• **ACTIVITY**: Count lines with "move" below; give only the number.

• **SUPPLIED INFORMATION**:
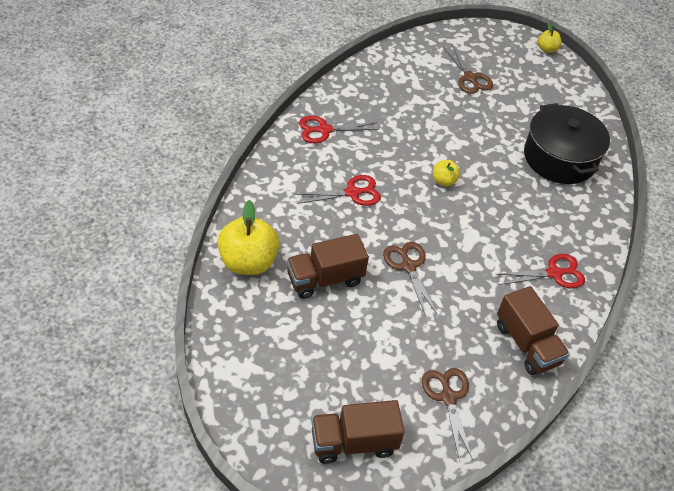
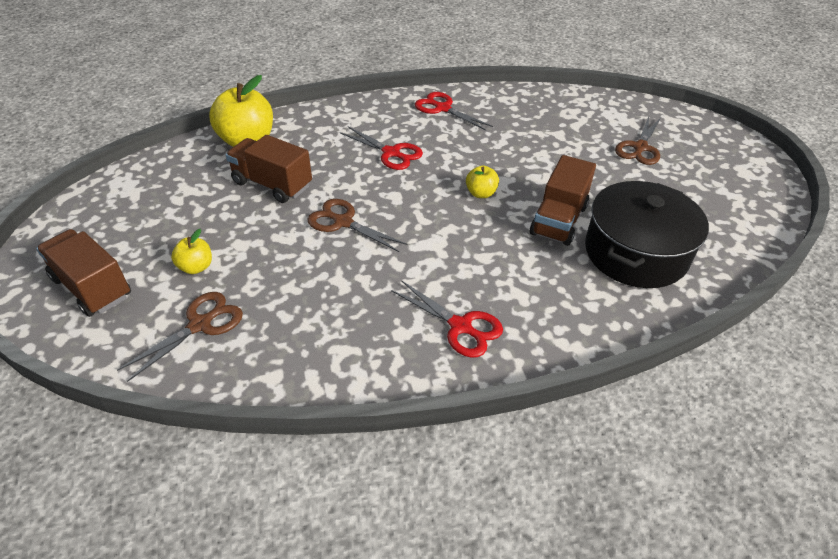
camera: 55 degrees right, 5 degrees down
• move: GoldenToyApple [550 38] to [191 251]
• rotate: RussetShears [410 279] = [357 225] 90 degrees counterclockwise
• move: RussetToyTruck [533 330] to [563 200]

• **WRITTEN RESPONSE**: 2